* The task
The data follows this line. Copy verbatim the line with "orange cone A6" and each line after it to the end.

┌────────

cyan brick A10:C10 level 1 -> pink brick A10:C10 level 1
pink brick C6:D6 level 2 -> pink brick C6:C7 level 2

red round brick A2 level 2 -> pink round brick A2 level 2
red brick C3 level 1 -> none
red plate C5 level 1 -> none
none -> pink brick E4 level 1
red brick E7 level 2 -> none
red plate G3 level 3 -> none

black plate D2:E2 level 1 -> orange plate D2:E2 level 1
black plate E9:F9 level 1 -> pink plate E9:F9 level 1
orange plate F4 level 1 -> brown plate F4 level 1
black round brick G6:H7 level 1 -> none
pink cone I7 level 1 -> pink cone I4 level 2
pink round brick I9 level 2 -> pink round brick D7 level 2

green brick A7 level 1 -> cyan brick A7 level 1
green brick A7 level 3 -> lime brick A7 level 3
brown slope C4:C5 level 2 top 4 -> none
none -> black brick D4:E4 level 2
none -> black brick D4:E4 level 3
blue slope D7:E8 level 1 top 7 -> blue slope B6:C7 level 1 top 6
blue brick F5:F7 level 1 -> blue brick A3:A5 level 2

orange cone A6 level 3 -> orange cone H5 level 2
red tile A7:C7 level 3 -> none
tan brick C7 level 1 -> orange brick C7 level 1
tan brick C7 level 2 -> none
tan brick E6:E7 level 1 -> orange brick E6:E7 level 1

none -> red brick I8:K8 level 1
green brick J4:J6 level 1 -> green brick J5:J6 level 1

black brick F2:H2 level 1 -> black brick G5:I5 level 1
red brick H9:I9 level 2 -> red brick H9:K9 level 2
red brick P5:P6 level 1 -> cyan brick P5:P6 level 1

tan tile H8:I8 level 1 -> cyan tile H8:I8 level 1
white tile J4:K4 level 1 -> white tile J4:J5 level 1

└────────

* Response to this task
orange cone A6 level 3 -> orange cone H5 level 2
red tile A7:C7 level 3 -> none
tan brick C7 level 1 -> orange brick C7 level 1
tan brick C7 level 2 -> none
tan brick E6:E7 level 1 -> orange brick E6:E7 level 1

none -> red brick I8:K8 level 1
green brick J4:J6 level 1 -> green brick J5:J6 level 1

black brick F2:H2 level 1 -> black brick G5:I5 level 1
red brick H9:I9 level 2 -> red brick H9:K9 level 2
red brick P5:P6 level 1 -> cyan brick P5:P6 level 1

tan tile H8:I8 level 1 -> cyan tile H8:I8 level 1
white tile J4:K4 level 1 -> white tile J4:J5 level 1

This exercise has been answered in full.